What the exercise asks:
Everything in the records below goes into the copy exactly, except the pictures.

- Opening Delimiter -

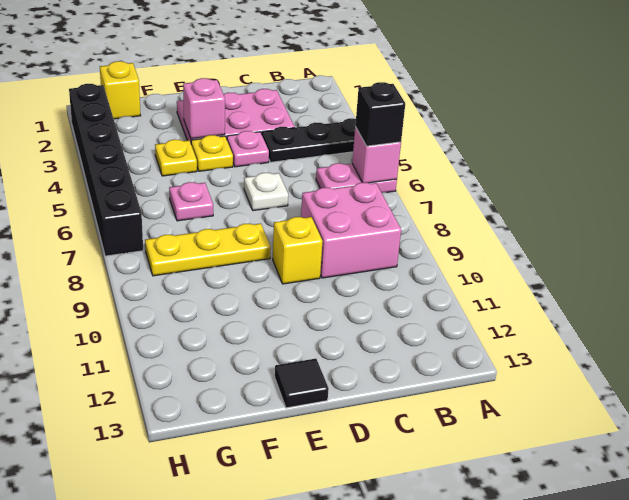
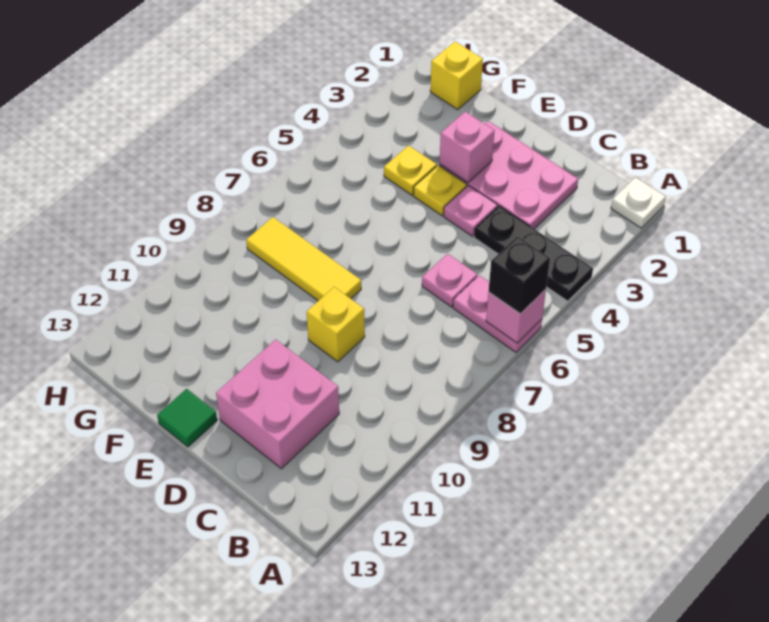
pink 2x2 brick [301,182,401,278] -> pink 2x2 brick moved to [216,339,339,469]
white 1x1 plate [244,173,288,211] -> white 1x1 plate moved to [611,177,666,228]
yellow 1x3 plate [145,224,271,276] -> yellow 1x3 tile [246,217,361,301]
black 1x1 tile [275,359,329,408] -> green 1x1 tile [157,389,217,447]
pink 1x1 plate [169,182,213,221] -> pink 1x1 plate moved to [422,254,477,307]
black 1x6 brick [69,84,143,256] -> none

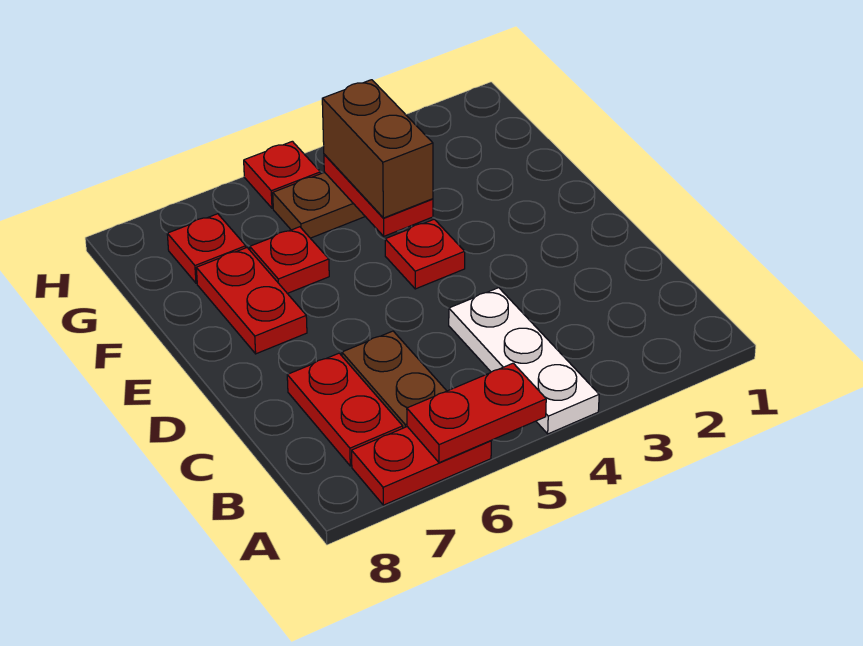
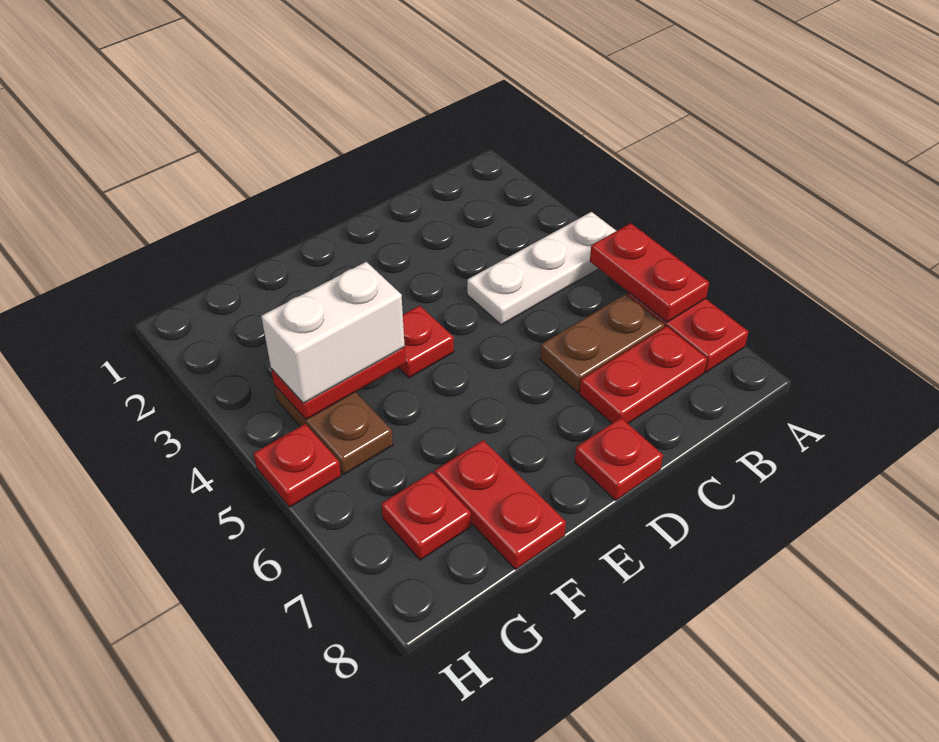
red 1x2 plate [196,248,307,354] -> red 1x2 plate turned to [435,440,566,569]
brown 1x2 brick [322,80,433,218] -> white 1x2 brick [261,262,405,403]
red 1x1 plate [250,227,329,293] -> red 1x1 plate moved to [575,418,663,501]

- Closing Delimiter -

Response to this task:
pink 2x2 brick [301,182,401,278] -> pink 2x2 brick moved to [216,339,339,469]
white 1x1 plate [244,173,288,211] -> white 1x1 plate moved to [611,177,666,228]
yellow 1x3 plate [145,224,271,276] -> yellow 1x3 tile [246,217,361,301]
black 1x1 tile [275,359,329,408] -> green 1x1 tile [157,389,217,447]
pink 1x1 plate [169,182,213,221] -> pink 1x1 plate moved to [422,254,477,307]
black 1x6 brick [69,84,143,256] -> none

red 1x2 plate [196,248,307,354] -> red 1x2 plate turned to [435,440,566,569]
brown 1x2 brick [322,80,433,218] -> white 1x2 brick [261,262,405,403]
red 1x1 plate [250,227,329,293] -> red 1x1 plate moved to [575,418,663,501]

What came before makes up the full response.